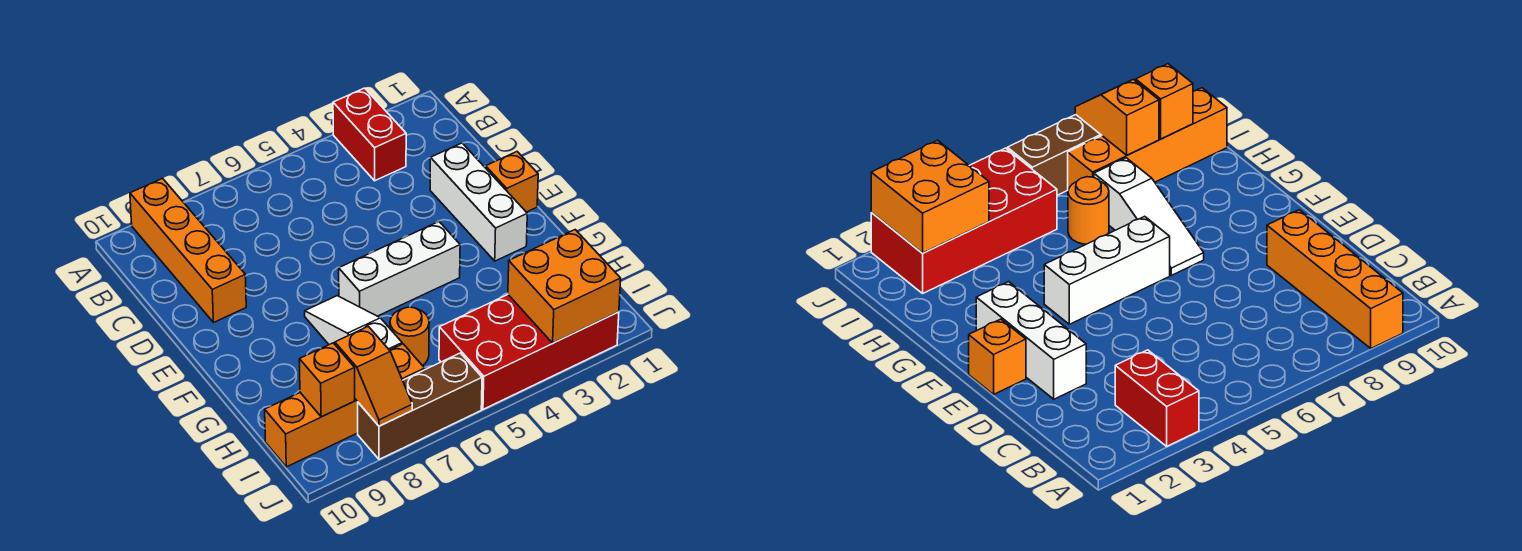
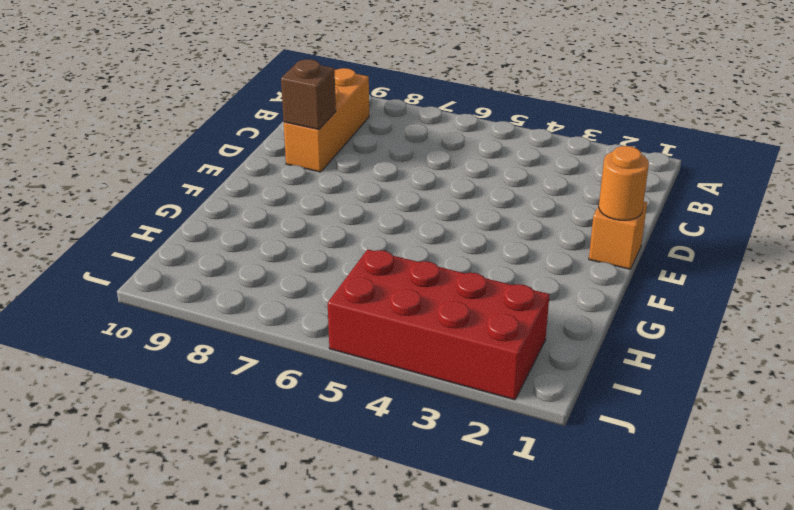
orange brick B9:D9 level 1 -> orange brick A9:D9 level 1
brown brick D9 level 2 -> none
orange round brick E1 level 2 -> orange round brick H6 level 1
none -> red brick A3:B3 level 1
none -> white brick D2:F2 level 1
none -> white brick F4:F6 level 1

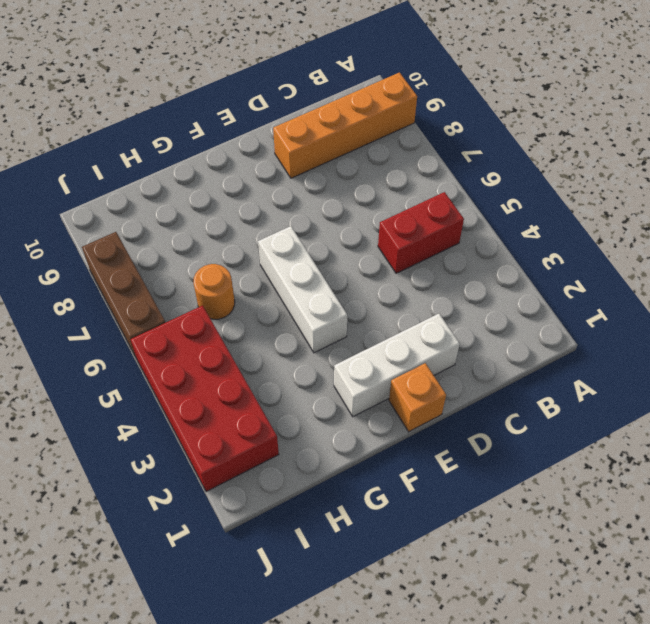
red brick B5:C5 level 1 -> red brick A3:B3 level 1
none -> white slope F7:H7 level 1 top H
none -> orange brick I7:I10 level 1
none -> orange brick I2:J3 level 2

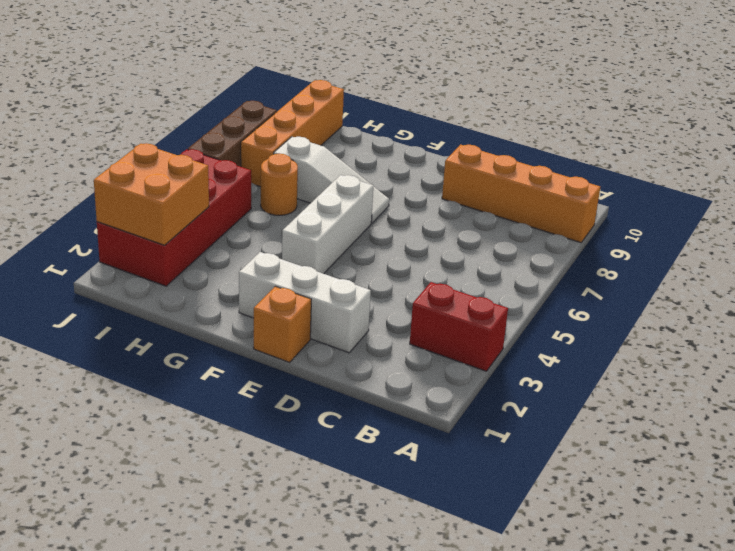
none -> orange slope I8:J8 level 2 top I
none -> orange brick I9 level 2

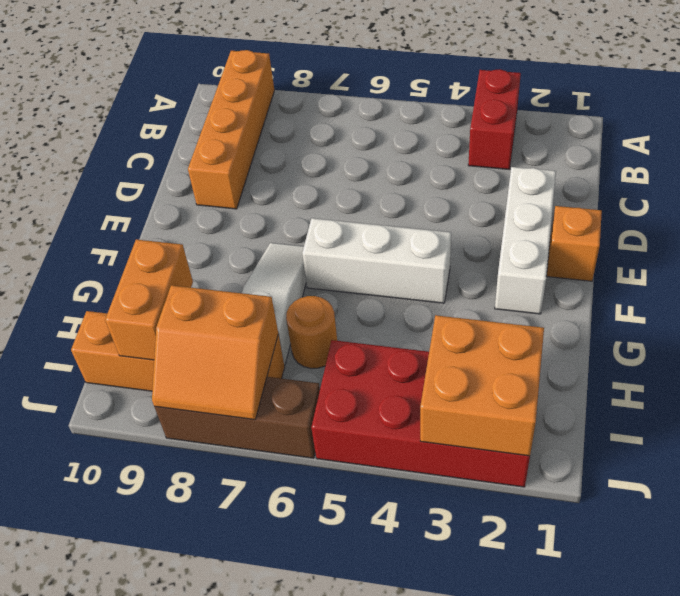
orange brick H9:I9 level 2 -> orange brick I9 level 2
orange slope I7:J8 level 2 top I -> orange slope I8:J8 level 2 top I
§ §
→ **Exercise brief**
Reproduce the full listing above verbatim, with no pictures included.

→ **Problem solution**
orange brick B9:D9 level 1 -> orange brick A9:D9 level 1
brown brick D9 level 2 -> none
orange round brick E1 level 2 -> orange round brick H6 level 1
none -> red brick A3:B3 level 1
none -> white brick D2:F2 level 1
none -> white brick F4:F6 level 1

red brick B5:C5 level 1 -> red brick A3:B3 level 1
none -> white slope F7:H7 level 1 top H
none -> orange brick I7:I10 level 1
none -> orange brick I2:J3 level 2

none -> orange slope I8:J8 level 2 top I
none -> orange brick I9 level 2

orange brick H9:I9 level 2 -> orange brick I9 level 2
orange slope I7:J8 level 2 top I -> orange slope I8:J8 level 2 top I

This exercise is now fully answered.